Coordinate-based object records
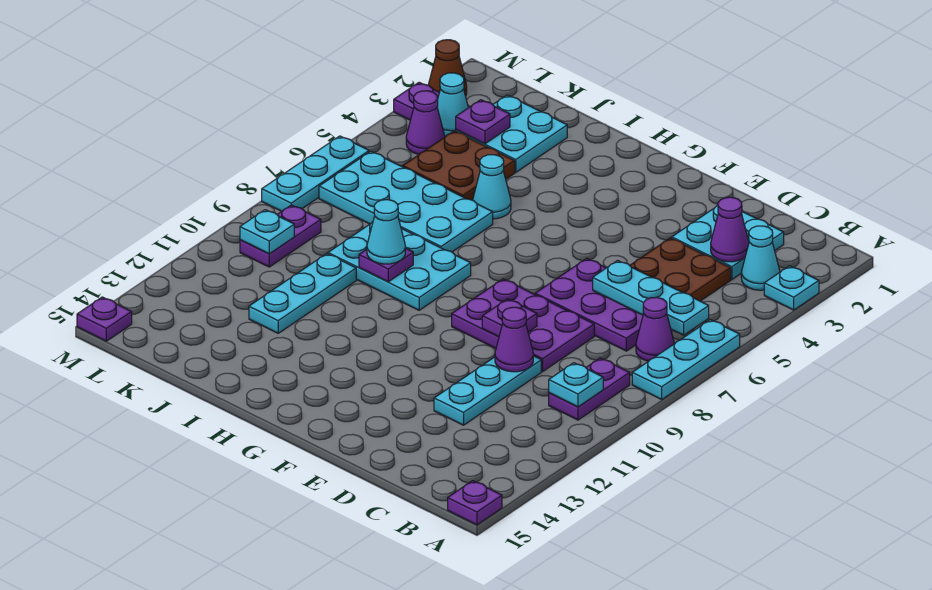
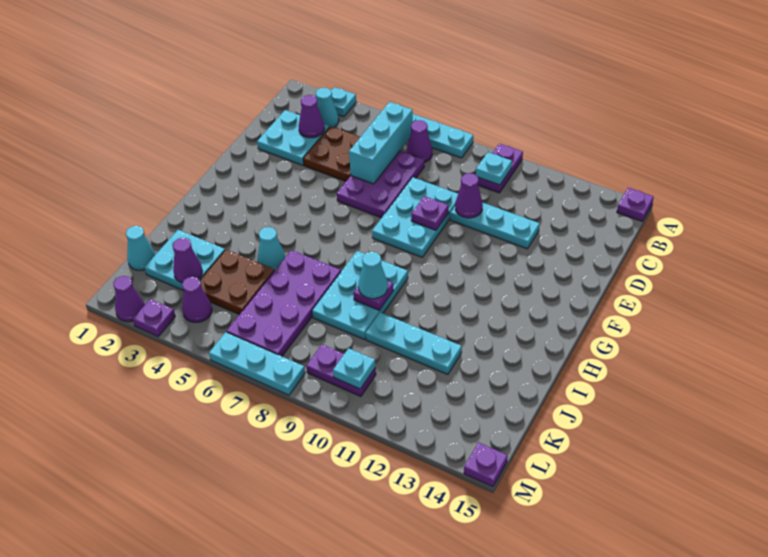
cyan plate B6:D6 level 2 -> cyan brick B6:D6 level 2
purple plate B9:B10 level 1 -> purple plate A10:B10 level 1
purple plate D8:F9 level 1 -> cyan plate D8:F9 level 1
cyan plate I6:L7 level 1 -> purple plate I6:L7 level 1
purple plate K3 level 2 -> purple cone K3 level 2
cyan cone L3 level 1 -> cyan cone K1 level 1
brown cone M2 level 1 -> purple cone M2 level 1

- _Work instructions_
Only the lines from the one with "purple plate D8:F9" through the end of the data should be printed, each exactly as it appears.

- _Completed task_
purple plate D8:F9 level 1 -> cyan plate D8:F9 level 1
cyan plate I6:L7 level 1 -> purple plate I6:L7 level 1
purple plate K3 level 2 -> purple cone K3 level 2
cyan cone L3 level 1 -> cyan cone K1 level 1
brown cone M2 level 1 -> purple cone M2 level 1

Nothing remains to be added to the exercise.